* **Instruction**
Lay out the lines of these entries as a numbered list, skipping any blank lines, and leave the pictures out of your answer.

Saved data entries:
'''

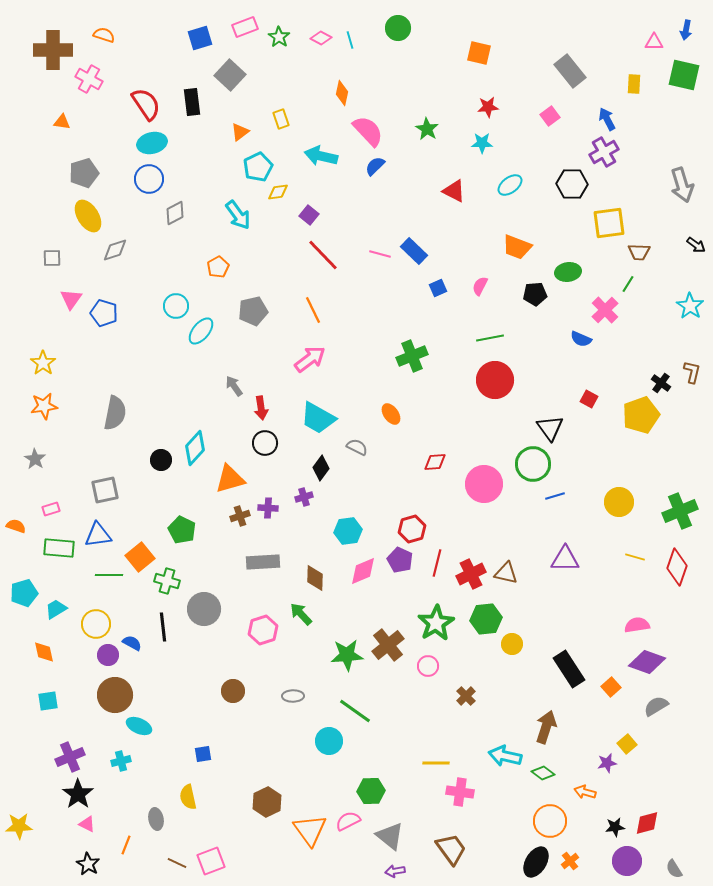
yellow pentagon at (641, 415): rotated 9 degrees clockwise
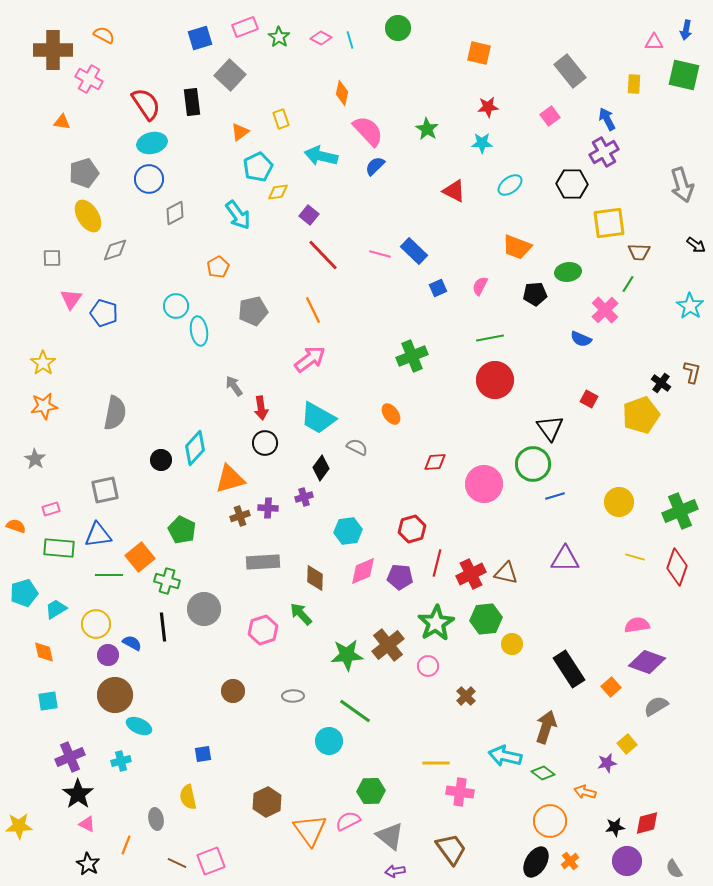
orange semicircle at (104, 35): rotated 10 degrees clockwise
cyan ellipse at (201, 331): moved 2 px left; rotated 48 degrees counterclockwise
purple pentagon at (400, 560): moved 17 px down; rotated 20 degrees counterclockwise
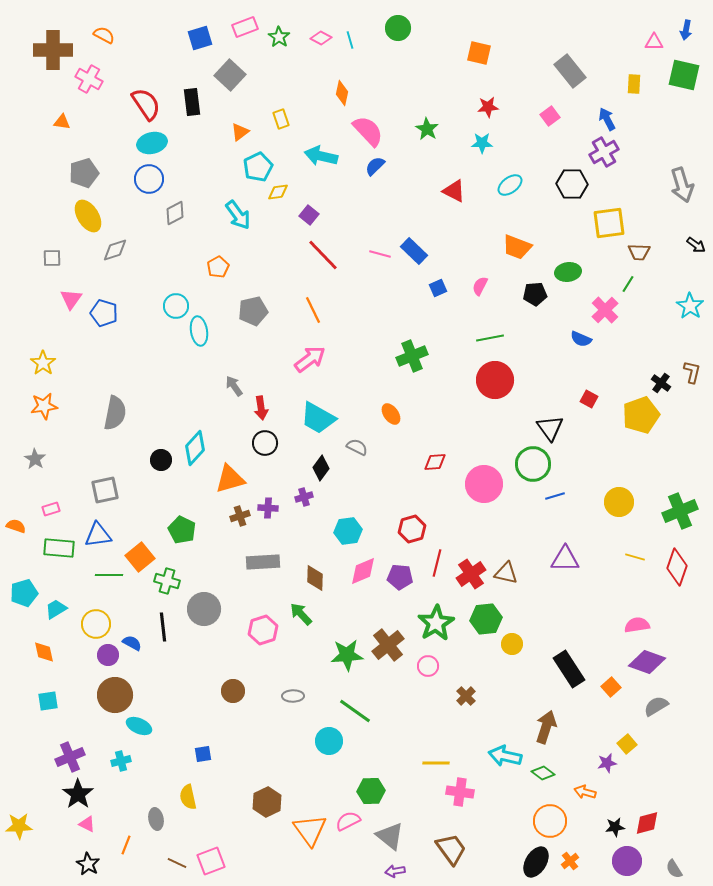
red cross at (471, 574): rotated 8 degrees counterclockwise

'''

* **Solution**
1. yellow pentagon at (641, 415): rotated 9 degrees clockwise
2. orange semicircle at (104, 35): rotated 10 degrees clockwise
3. cyan ellipse at (201, 331): moved 2 px left; rotated 48 degrees counterclockwise
4. purple pentagon at (400, 560): moved 17 px down; rotated 20 degrees counterclockwise
5. red cross at (471, 574): rotated 8 degrees counterclockwise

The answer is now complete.